Beginning with the line that holds "LCD pin SCL: GP6 -> GP12", write out the remaining lines of the material exactly, the last line included.

------------------------------------------------------------

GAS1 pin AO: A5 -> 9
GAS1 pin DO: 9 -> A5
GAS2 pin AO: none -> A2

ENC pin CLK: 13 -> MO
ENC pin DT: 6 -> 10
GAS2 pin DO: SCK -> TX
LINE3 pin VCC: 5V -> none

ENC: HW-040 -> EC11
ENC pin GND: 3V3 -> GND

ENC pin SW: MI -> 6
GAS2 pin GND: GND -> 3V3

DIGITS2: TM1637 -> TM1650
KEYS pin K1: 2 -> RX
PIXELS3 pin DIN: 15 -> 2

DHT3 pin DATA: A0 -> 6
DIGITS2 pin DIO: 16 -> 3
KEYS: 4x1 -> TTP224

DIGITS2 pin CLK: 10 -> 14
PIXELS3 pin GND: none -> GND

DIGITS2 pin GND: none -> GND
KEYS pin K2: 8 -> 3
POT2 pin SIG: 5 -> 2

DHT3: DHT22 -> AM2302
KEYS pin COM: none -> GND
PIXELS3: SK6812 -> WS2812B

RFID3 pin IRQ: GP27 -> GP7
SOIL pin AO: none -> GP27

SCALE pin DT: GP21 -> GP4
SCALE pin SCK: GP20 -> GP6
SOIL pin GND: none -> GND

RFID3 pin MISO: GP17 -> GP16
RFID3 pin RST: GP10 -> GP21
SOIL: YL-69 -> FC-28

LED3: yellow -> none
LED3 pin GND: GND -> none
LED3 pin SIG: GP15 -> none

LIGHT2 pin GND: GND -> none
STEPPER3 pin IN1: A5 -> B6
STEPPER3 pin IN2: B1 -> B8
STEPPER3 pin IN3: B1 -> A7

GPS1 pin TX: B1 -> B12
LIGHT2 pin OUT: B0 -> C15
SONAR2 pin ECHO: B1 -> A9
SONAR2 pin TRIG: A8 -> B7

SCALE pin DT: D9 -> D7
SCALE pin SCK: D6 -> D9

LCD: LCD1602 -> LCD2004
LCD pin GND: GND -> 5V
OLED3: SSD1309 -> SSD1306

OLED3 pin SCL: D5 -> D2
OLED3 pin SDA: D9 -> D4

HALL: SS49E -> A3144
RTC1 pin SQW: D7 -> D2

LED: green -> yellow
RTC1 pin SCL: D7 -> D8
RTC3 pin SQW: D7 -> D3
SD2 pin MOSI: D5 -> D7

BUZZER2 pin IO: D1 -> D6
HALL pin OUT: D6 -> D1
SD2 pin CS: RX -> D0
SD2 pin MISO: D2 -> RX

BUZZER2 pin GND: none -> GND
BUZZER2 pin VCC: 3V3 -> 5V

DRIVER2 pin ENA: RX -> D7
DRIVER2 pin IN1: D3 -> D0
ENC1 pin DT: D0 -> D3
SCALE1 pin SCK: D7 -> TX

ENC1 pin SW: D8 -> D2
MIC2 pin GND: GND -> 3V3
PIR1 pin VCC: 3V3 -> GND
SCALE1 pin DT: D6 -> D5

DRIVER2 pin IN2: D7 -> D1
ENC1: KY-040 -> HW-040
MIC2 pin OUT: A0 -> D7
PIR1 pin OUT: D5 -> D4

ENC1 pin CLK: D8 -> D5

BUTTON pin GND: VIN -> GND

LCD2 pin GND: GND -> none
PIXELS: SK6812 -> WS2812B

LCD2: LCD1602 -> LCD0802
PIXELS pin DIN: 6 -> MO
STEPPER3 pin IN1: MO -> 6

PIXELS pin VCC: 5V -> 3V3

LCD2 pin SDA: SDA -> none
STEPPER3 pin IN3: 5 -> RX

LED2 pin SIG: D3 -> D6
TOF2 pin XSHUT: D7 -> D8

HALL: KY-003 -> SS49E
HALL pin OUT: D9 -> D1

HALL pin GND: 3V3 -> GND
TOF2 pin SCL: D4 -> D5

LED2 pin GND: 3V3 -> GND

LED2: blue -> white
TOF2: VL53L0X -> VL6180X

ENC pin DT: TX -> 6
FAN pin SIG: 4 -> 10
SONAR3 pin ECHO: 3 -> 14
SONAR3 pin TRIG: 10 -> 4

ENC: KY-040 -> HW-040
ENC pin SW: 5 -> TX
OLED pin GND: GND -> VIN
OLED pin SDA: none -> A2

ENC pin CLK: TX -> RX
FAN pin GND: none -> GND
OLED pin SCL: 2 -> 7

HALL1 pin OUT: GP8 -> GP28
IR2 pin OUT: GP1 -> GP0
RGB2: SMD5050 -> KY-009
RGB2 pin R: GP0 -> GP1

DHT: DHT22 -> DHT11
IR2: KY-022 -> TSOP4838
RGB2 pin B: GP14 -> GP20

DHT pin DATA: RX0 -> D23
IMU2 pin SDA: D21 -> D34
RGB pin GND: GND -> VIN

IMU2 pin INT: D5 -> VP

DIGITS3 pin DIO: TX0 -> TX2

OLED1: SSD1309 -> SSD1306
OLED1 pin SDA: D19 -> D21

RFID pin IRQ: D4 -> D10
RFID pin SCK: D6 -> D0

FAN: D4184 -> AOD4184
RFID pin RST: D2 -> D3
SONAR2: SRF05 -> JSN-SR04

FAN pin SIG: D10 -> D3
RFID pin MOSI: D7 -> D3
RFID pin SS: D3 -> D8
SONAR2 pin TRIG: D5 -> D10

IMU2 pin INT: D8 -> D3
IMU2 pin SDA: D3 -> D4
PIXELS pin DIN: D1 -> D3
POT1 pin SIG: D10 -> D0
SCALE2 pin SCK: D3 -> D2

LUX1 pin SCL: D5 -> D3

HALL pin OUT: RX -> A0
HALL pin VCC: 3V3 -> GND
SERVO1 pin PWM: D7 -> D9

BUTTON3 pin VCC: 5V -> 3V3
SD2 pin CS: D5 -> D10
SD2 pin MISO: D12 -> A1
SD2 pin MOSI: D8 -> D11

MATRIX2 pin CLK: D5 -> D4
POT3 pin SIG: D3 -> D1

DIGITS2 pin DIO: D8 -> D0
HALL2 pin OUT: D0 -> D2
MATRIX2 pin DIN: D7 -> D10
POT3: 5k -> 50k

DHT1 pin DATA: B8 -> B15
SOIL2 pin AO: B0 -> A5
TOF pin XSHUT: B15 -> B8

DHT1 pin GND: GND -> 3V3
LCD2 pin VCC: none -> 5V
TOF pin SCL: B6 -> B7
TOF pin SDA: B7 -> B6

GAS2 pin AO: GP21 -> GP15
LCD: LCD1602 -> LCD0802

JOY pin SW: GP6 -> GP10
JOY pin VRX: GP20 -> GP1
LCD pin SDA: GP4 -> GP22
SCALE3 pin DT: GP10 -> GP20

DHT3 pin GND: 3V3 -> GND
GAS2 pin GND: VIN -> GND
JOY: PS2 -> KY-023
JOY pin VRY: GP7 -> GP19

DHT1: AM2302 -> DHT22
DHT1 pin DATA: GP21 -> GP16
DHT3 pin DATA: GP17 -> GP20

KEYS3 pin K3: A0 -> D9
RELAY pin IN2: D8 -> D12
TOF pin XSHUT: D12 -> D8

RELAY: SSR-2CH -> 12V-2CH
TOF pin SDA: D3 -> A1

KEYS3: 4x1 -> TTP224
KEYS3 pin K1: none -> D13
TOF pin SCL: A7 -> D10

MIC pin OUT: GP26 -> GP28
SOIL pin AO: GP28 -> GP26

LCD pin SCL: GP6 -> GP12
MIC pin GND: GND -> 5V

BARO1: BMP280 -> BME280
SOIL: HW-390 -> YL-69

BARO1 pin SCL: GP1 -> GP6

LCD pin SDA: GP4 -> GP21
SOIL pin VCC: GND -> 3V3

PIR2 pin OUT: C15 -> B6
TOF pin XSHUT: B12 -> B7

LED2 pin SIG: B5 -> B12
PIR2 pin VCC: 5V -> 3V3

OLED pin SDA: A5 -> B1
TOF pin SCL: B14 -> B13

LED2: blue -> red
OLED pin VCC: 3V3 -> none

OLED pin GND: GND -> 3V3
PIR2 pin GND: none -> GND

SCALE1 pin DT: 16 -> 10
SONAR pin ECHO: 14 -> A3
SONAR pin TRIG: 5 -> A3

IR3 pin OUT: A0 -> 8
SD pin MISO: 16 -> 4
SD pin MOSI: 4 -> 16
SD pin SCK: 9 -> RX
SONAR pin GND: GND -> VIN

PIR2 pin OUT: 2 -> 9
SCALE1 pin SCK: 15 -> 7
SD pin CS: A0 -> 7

------------------------------------------------------------

* SOLVED EXERCISE *
LCD pin SCL: GP6 -> GP12
MIC pin GND: GND -> 5V

BARO1: BMP280 -> BME280
SOIL: HW-390 -> YL-69

BARO1 pin SCL: GP1 -> GP6

LCD pin SDA: GP4 -> GP21
SOIL pin VCC: GND -> 3V3

PIR2 pin OUT: C15 -> B6
TOF pin XSHUT: B12 -> B7

LED2 pin SIG: B5 -> B12
PIR2 pin VCC: 5V -> 3V3

OLED pin SDA: A5 -> B1
TOF pin SCL: B14 -> B13

LED2: blue -> red
OLED pin VCC: 3V3 -> none

OLED pin GND: GND -> 3V3
PIR2 pin GND: none -> GND

SCALE1 pin DT: 16 -> 10
SONAR pin ECHO: 14 -> A3
SONAR pin TRIG: 5 -> A3

IR3 pin OUT: A0 -> 8
SD pin MISO: 16 -> 4
SD pin MOSI: 4 -> 16
SD pin SCK: 9 -> RX
SONAR pin GND: GND -> VIN

PIR2 pin OUT: 2 -> 9
SCALE1 pin SCK: 15 -> 7
SD pin CS: A0 -> 7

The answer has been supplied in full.